**REQUIRED WORK:** If a line includes "watering", copy it out of the entries.

**SOURCE DATA:**
--- --- ---
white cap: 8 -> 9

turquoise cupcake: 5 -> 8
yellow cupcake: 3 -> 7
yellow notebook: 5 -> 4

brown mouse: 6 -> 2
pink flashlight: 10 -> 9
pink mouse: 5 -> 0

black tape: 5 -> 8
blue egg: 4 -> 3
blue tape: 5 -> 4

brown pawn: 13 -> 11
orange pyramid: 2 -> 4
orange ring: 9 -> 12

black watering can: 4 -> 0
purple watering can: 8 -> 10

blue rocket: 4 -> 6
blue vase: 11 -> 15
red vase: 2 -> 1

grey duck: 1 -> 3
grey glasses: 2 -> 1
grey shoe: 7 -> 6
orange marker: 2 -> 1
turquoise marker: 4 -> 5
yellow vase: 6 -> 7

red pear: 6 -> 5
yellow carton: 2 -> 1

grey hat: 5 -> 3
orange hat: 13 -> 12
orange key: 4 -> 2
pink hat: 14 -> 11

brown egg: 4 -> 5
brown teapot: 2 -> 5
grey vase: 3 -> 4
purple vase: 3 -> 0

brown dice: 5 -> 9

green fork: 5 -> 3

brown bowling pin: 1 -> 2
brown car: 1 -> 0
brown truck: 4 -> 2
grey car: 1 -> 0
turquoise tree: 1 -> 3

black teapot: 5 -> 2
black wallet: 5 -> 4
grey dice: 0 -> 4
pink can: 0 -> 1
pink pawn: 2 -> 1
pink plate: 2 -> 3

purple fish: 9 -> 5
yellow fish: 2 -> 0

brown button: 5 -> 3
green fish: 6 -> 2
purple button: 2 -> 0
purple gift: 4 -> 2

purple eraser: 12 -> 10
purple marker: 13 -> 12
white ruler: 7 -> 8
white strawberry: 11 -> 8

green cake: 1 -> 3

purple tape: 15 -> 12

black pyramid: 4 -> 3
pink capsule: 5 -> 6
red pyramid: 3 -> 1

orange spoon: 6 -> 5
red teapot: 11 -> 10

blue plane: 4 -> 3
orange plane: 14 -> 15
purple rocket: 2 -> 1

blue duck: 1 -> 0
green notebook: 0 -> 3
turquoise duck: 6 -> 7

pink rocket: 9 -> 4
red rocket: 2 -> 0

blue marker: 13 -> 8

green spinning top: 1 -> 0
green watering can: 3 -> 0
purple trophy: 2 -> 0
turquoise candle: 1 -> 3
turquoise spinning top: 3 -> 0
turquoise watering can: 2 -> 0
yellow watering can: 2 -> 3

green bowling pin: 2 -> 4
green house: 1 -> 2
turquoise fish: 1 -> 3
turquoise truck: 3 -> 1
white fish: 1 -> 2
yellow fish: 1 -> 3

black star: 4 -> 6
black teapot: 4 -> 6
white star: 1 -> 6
--- --- ---
**RESPONSE BOX:**
black watering can: 4 -> 0
purple watering can: 8 -> 10
green watering can: 3 -> 0
turquoise watering can: 2 -> 0
yellow watering can: 2 -> 3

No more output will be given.